Data excerpts
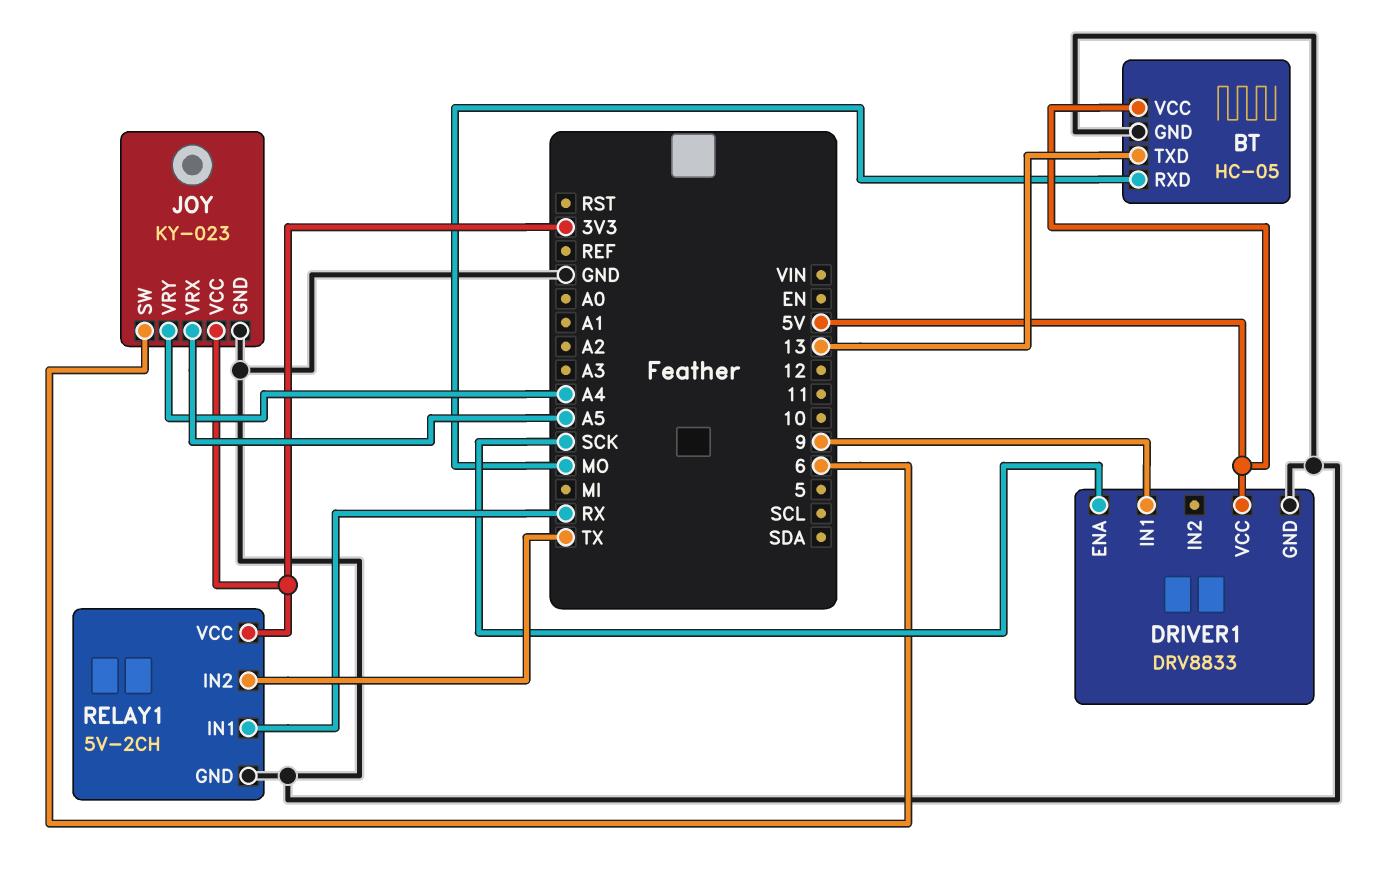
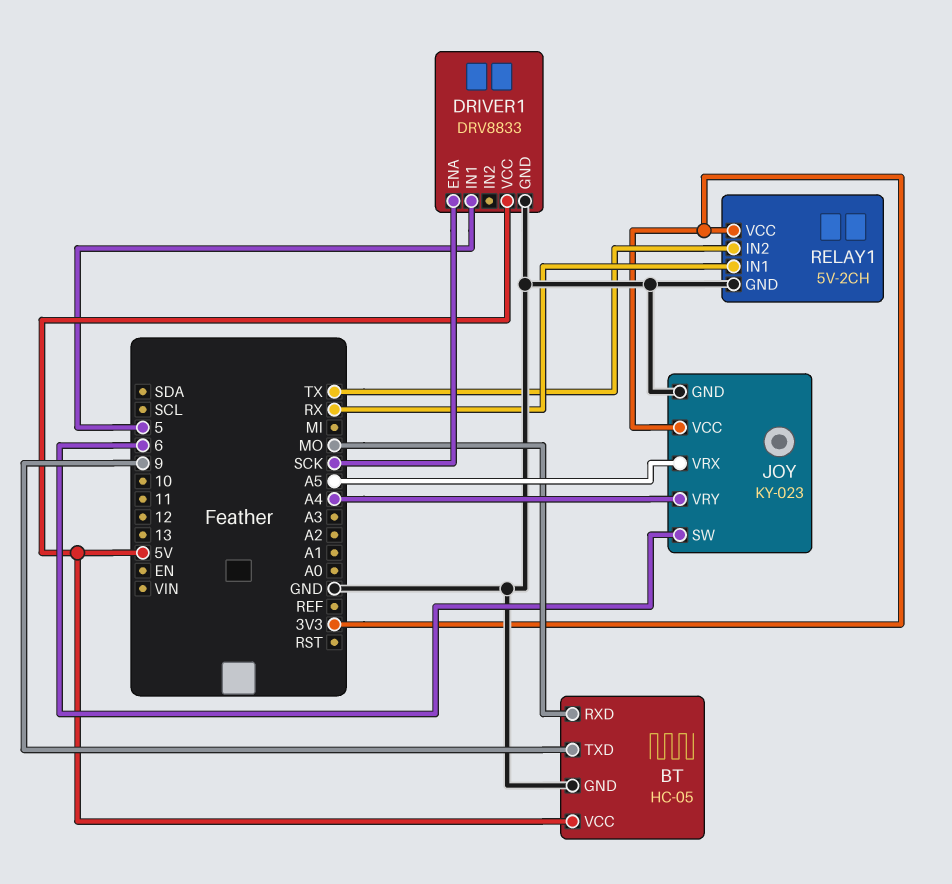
BT pin TXD: 13 -> 9
DRIVER1 pin IN1: 9 -> 5

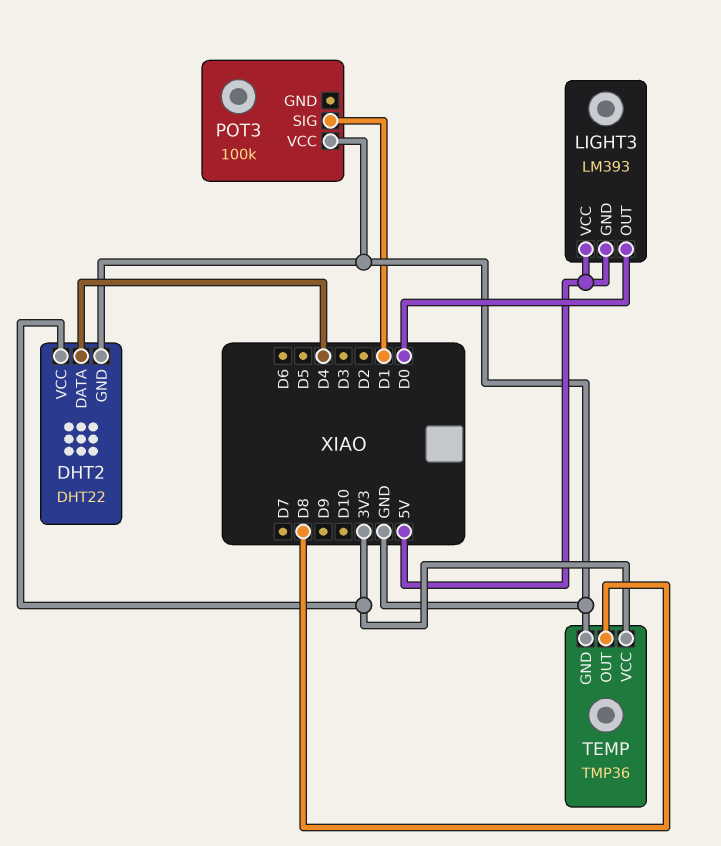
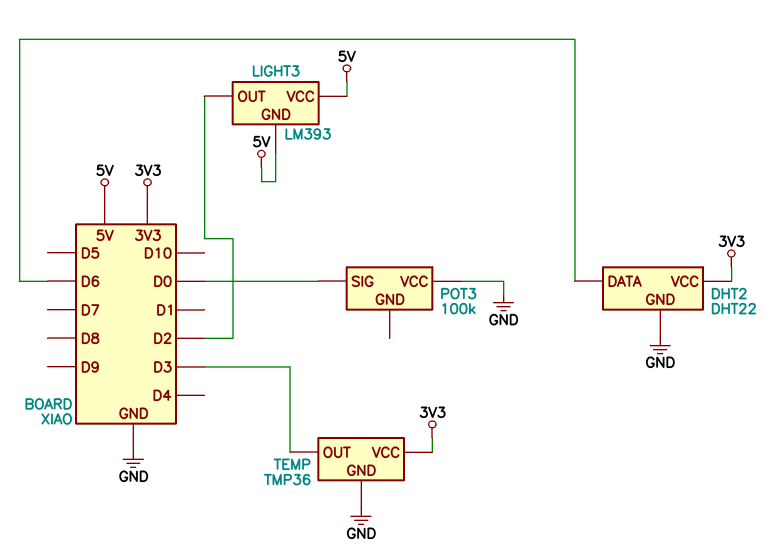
DHT2 pin DATA: D4 -> D6
LIGHT3 pin OUT: D0 -> D2
POT3 pin SIG: D1 -> D0
TEMP pin OUT: D8 -> D3

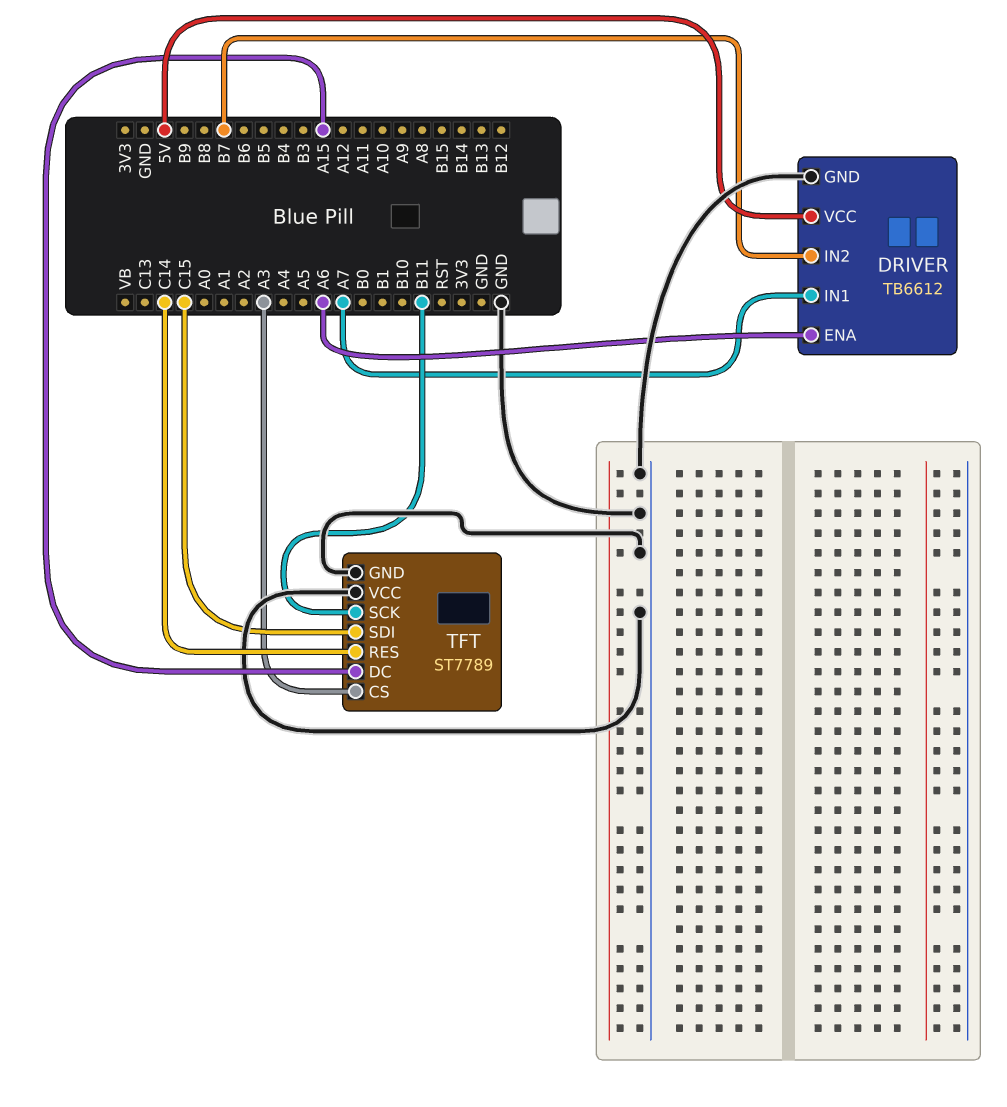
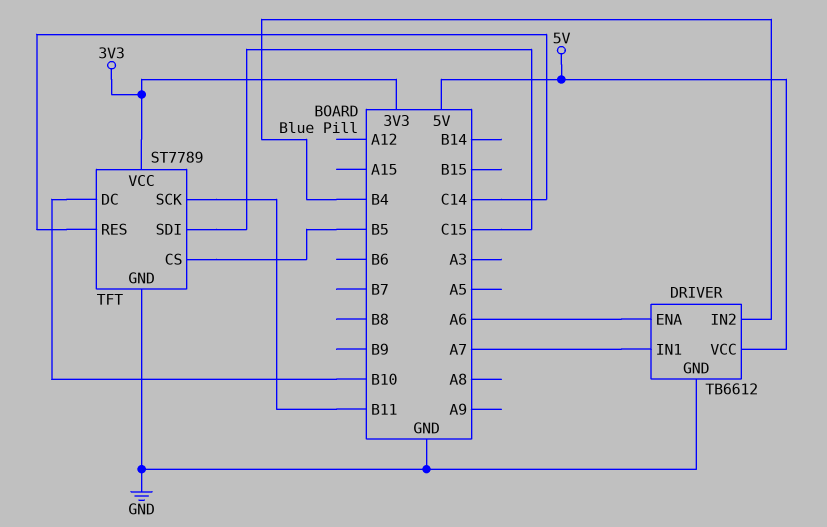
DRIVER pin IN2: B7 -> B4
TFT pin CS: A3 -> B5
TFT pin DC: A15 -> B10
TFT pin VCC: GND -> 3V3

* PROBLEM TO WORK ON:
Only the lines from the one containing "LIGHT3 pin OUT: D0 -> D2" through the last line of the entries above, both included, belong in the answer, written out exactly; pictures do not.

* OUTPUT OF THE TASK:
LIGHT3 pin OUT: D0 -> D2
POT3 pin SIG: D1 -> D0
TEMP pin OUT: D8 -> D3

DRIVER pin IN2: B7 -> B4
TFT pin CS: A3 -> B5
TFT pin DC: A15 -> B10
TFT pin VCC: GND -> 3V3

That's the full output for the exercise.